→ Stored data:
________________
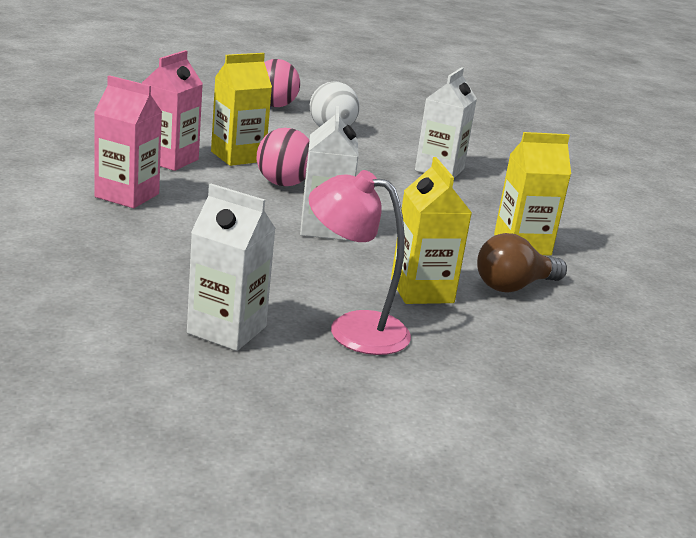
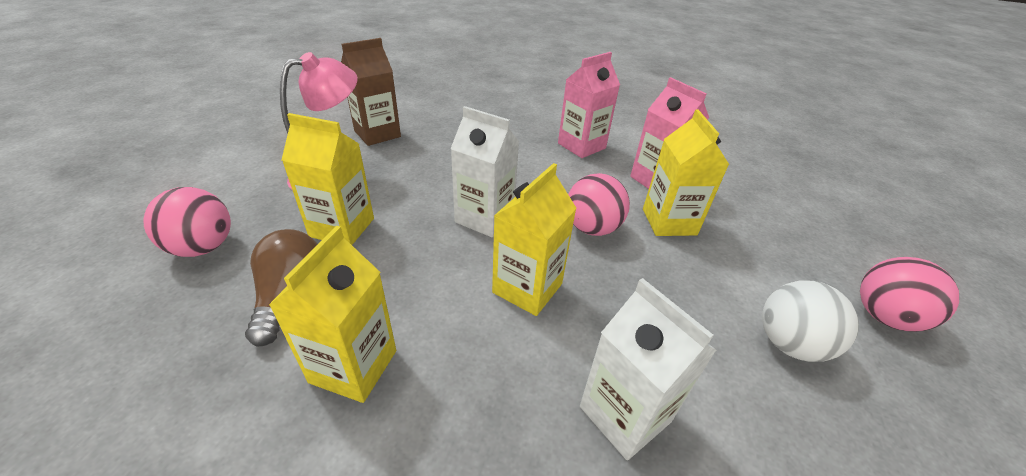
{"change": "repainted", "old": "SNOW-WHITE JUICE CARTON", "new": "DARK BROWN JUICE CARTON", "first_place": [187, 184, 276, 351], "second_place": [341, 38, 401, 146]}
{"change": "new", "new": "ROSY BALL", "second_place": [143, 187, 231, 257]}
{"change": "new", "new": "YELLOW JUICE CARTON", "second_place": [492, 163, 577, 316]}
________________
→ About this exercise: Output the listing exactly. Leave out any image.

→ Result of the exercise:
{"change": "repainted", "old": "SNOW-WHITE JUICE CARTON", "new": "DARK BROWN JUICE CARTON", "first_place": [187, 184, 276, 351], "second_place": [341, 38, 401, 146]}
{"change": "new", "new": "ROSY BALL", "second_place": [143, 187, 231, 257]}
{"change": "new", "new": "YELLOW JUICE CARTON", "second_place": [492, 163, 577, 316]}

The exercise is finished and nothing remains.